WORK REQUIRED = Print the listing exactly as it stands. Skip every picture.

DATA PROVIDED =

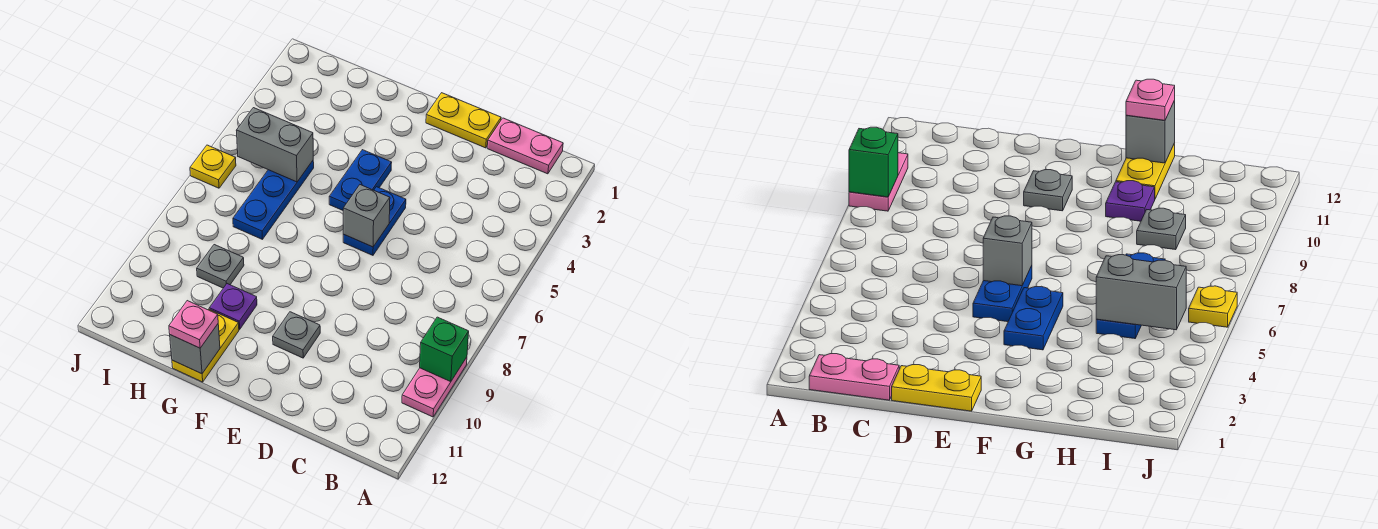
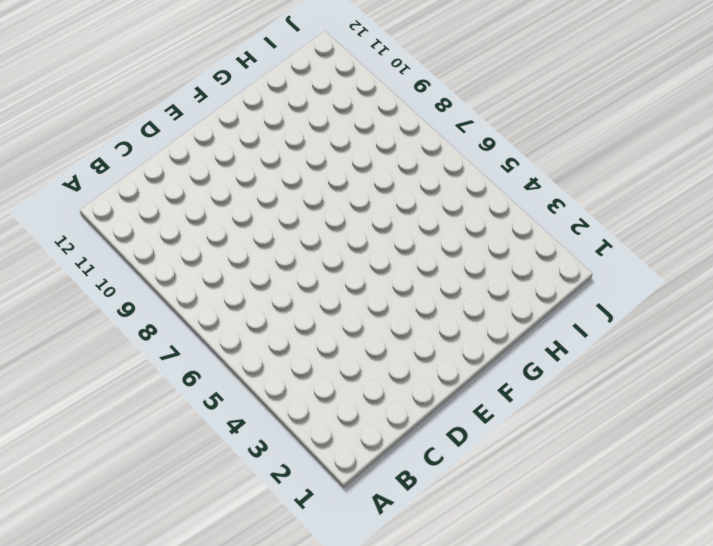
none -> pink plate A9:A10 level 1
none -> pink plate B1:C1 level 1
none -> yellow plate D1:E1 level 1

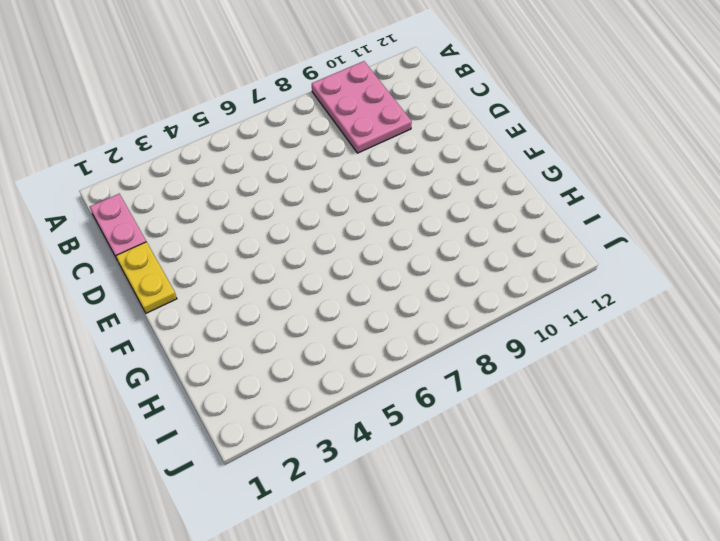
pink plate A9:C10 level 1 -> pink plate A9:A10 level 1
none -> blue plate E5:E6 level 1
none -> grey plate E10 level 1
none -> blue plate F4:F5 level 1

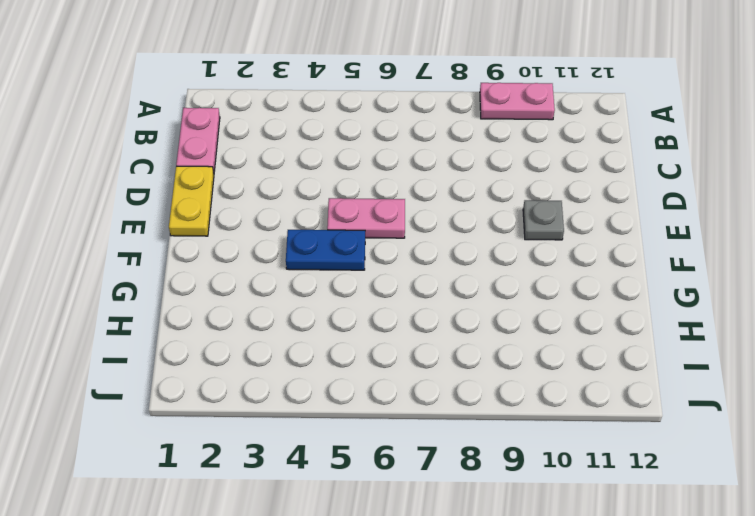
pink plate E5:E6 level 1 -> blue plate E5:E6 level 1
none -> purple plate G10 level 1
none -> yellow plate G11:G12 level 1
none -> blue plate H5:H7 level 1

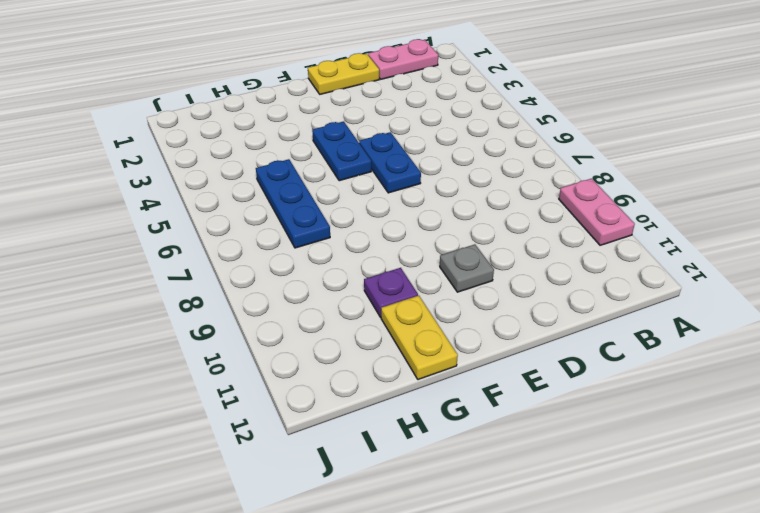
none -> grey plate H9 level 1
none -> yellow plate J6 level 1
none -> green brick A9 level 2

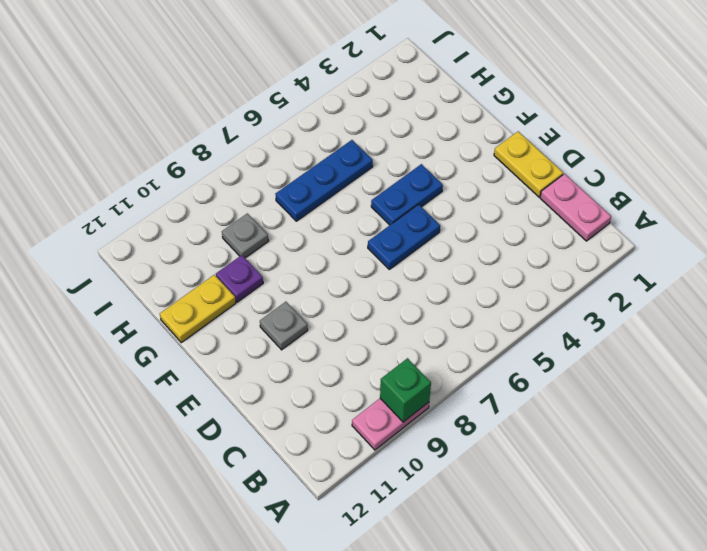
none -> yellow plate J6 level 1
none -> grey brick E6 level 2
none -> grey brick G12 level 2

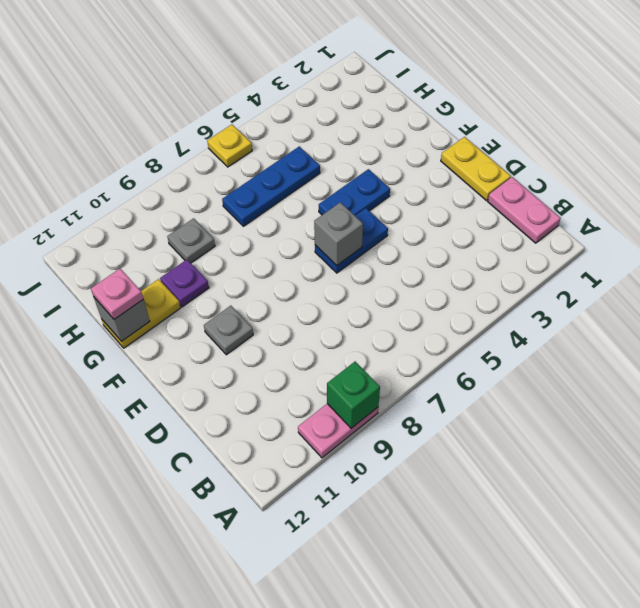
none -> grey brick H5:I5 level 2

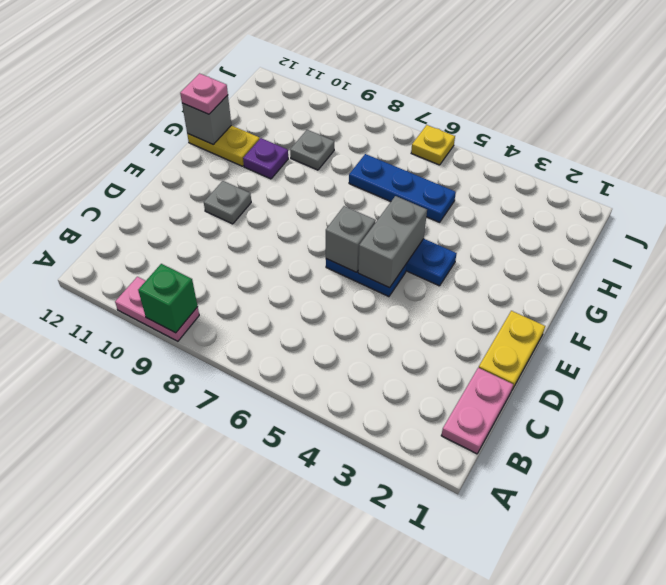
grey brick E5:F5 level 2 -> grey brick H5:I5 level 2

OUTPUT OF THE TASK =
none -> pink plate A9:A10 level 1
none -> pink plate B1:C1 level 1
none -> yellow plate D1:E1 level 1

pink plate A9:C10 level 1 -> pink plate A9:A10 level 1
none -> blue plate E5:E6 level 1
none -> grey plate E10 level 1
none -> blue plate F4:F5 level 1

pink plate E5:E6 level 1 -> blue plate E5:E6 level 1
none -> purple plate G10 level 1
none -> yellow plate G11:G12 level 1
none -> blue plate H5:H7 level 1

none -> grey plate H9 level 1
none -> yellow plate J6 level 1
none -> green brick A9 level 2

none -> yellow plate J6 level 1
none -> grey brick E6 level 2
none -> grey brick G12 level 2

none -> grey brick H5:I5 level 2

grey brick E5:F5 level 2 -> grey brick H5:I5 level 2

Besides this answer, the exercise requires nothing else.